I would like the lines below, from the one with "cyan circle: (105, 95) -> (76, 98), moved" through the one with "brown pentagon: (237, 196)", copied exactly and without any pictures.

§ **STUDY MATERIAL**
__________

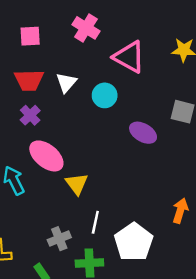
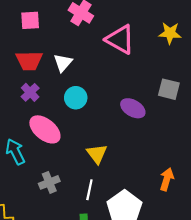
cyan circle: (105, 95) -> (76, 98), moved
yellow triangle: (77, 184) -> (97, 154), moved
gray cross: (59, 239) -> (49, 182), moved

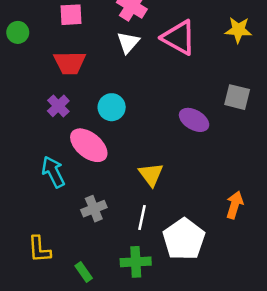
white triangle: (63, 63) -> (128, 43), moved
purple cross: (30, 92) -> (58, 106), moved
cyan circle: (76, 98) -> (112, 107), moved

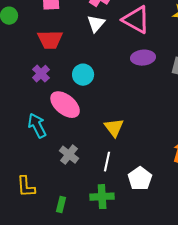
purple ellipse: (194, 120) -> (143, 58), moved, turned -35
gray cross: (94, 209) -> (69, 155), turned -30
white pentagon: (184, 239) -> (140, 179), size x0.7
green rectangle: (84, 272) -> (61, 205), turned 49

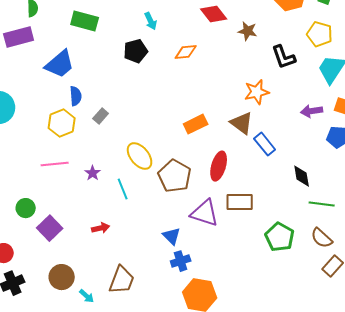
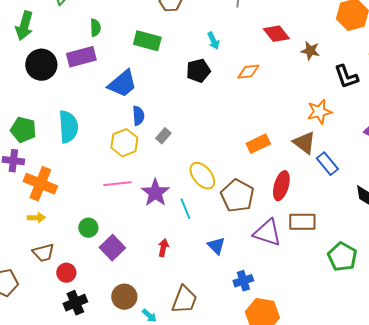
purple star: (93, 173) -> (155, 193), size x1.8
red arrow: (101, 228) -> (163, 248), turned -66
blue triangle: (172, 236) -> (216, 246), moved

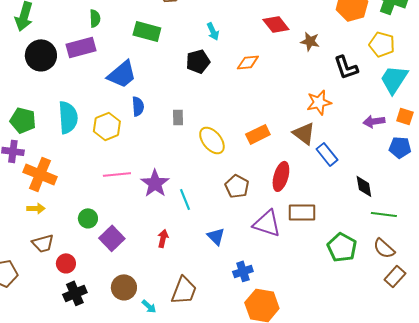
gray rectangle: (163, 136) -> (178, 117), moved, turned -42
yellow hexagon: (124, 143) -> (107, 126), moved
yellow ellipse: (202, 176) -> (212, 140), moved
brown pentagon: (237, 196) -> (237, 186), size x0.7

__________

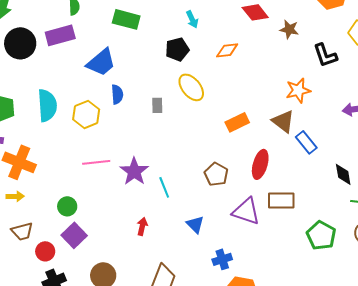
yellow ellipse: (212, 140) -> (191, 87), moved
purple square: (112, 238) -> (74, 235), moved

__________

§ **RESULT OF THE TASK**
cyan circle: (105, 95) -> (76, 98), moved
yellow triangle: (77, 184) -> (97, 154), moved
gray cross: (59, 239) -> (49, 182), moved

white triangle: (63, 63) -> (128, 43), moved
purple cross: (30, 92) -> (58, 106), moved
cyan circle: (76, 98) -> (112, 107), moved

purple ellipse: (194, 120) -> (143, 58), moved, turned -35
gray cross: (94, 209) -> (69, 155), turned -30
white pentagon: (184, 239) -> (140, 179), size x0.7
green rectangle: (84, 272) -> (61, 205), turned 49

purple star: (93, 173) -> (155, 193), size x1.8
red arrow: (101, 228) -> (163, 248), turned -66
blue triangle: (172, 236) -> (216, 246), moved

gray rectangle: (163, 136) -> (178, 117), moved, turned -42
yellow hexagon: (124, 143) -> (107, 126), moved
yellow ellipse: (202, 176) -> (212, 140), moved
brown pentagon: (237, 196) -> (237, 186), size x0.7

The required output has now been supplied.